→ **Exercise directions**: Within the records below is a range that opens at the line with "lime brick I6:I7" and closes at the line with "green brick J4:K4". Return that range word for word, both ends included, and only that range.

*** Given data Section Begins ***

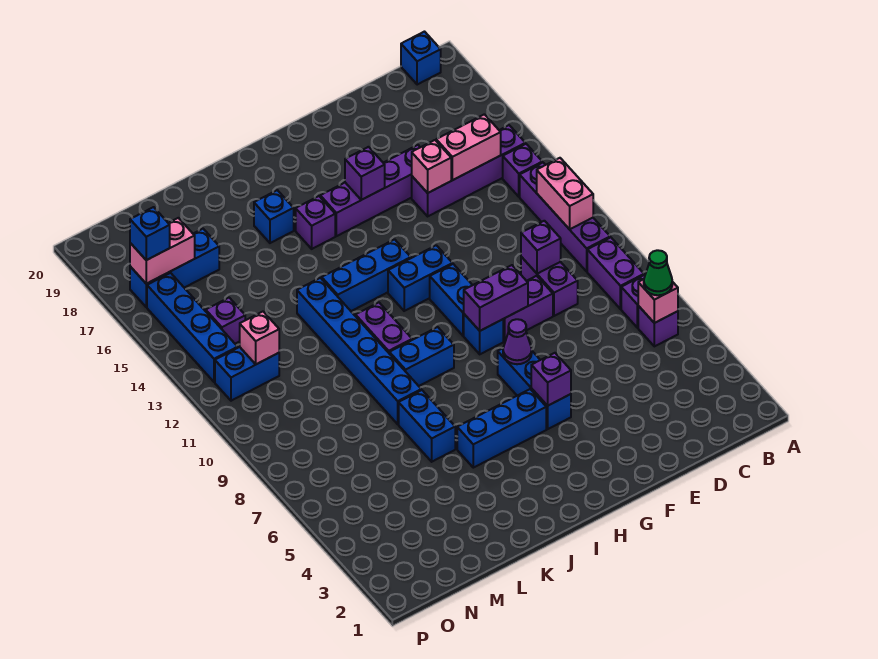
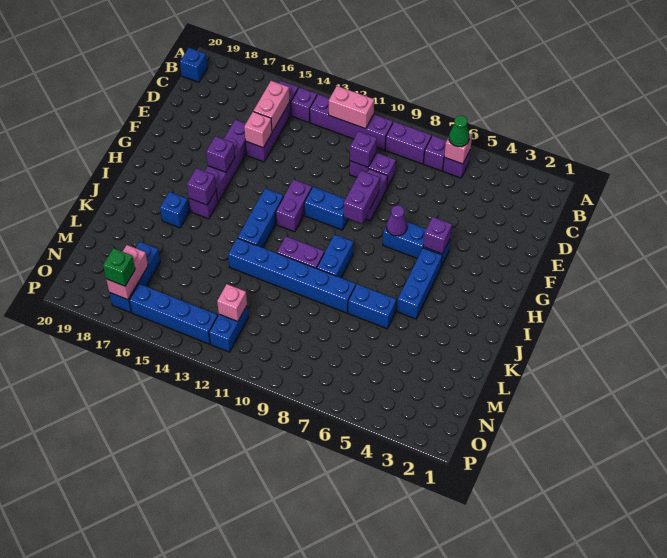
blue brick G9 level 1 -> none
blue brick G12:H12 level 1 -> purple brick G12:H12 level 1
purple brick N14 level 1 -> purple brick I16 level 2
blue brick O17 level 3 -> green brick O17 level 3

*** Given data Section Ends ***
*** Given data Section Begins ***

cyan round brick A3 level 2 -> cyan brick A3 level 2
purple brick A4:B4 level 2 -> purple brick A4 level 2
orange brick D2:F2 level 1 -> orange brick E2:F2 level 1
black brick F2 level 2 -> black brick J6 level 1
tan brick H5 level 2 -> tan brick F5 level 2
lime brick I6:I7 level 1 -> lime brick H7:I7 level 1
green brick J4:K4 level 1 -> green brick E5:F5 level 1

*** Given data Section Ends ***

→ **Result**:
lime brick I6:I7 level 1 -> lime brick H7:I7 level 1
green brick J4:K4 level 1 -> green brick E5:F5 level 1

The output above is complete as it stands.